▶ YOUR TASK: Could you output each line below exactly as it appears, excluding any pictures?

━━ GIVEN INFORMATION ━━

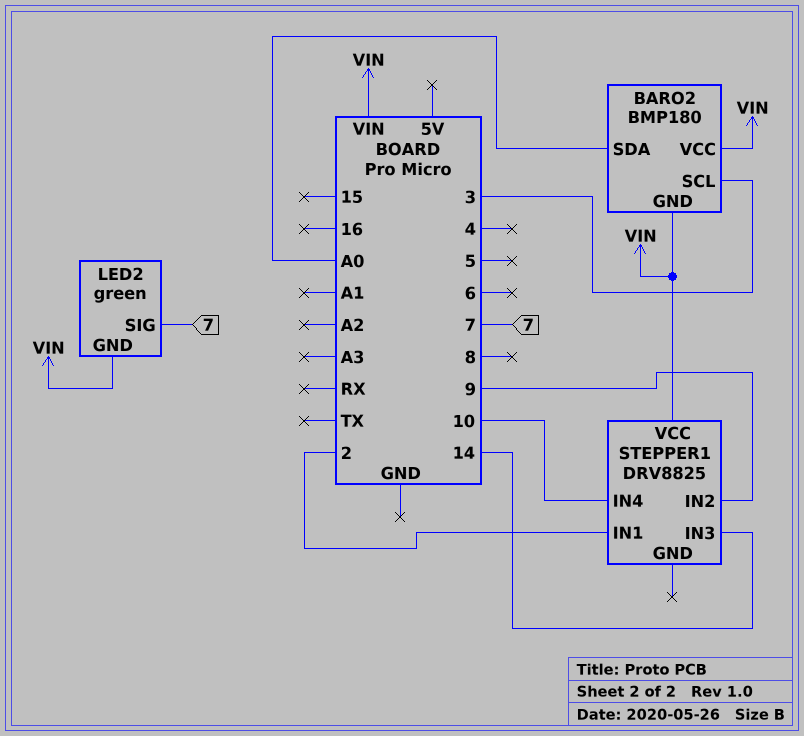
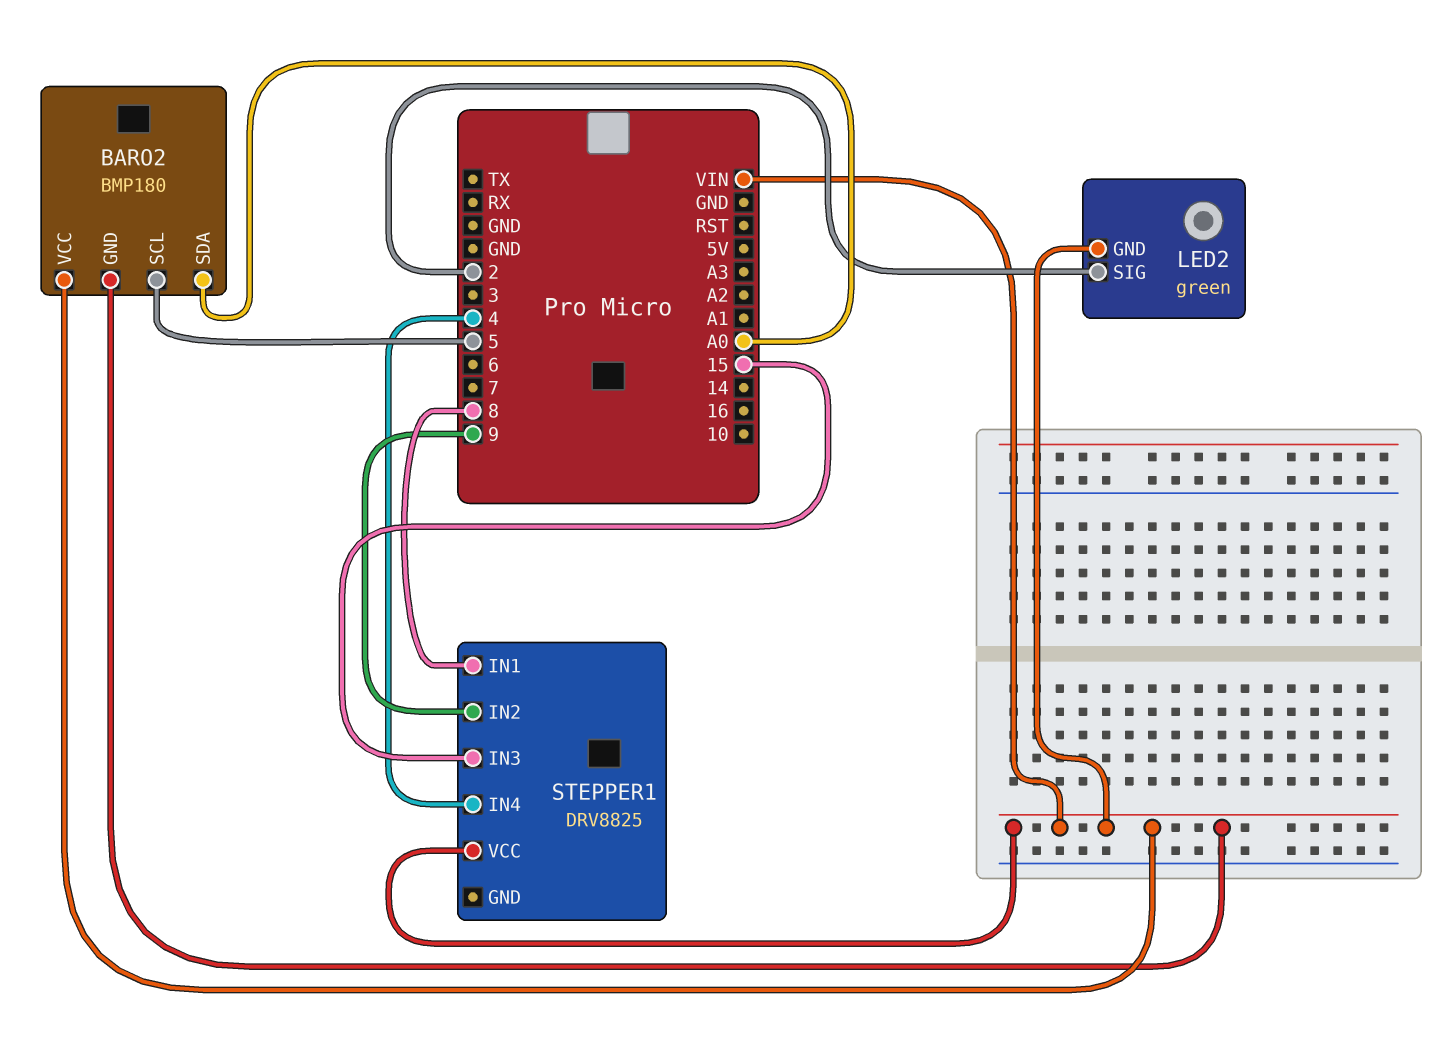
BARO2 pin SCL: 3 -> 5
LED2 pin SIG: 7 -> 2
STEPPER1 pin IN1: 2 -> 8
STEPPER1 pin IN3: 14 -> 15
STEPPER1 pin IN4: 10 -> 4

━━━

▶ RESPONSE BELOW:
BARO2 pin SCL: 3 -> 5
LED2 pin SIG: 7 -> 2
STEPPER1 pin IN1: 2 -> 8
STEPPER1 pin IN3: 14 -> 15
STEPPER1 pin IN4: 10 -> 4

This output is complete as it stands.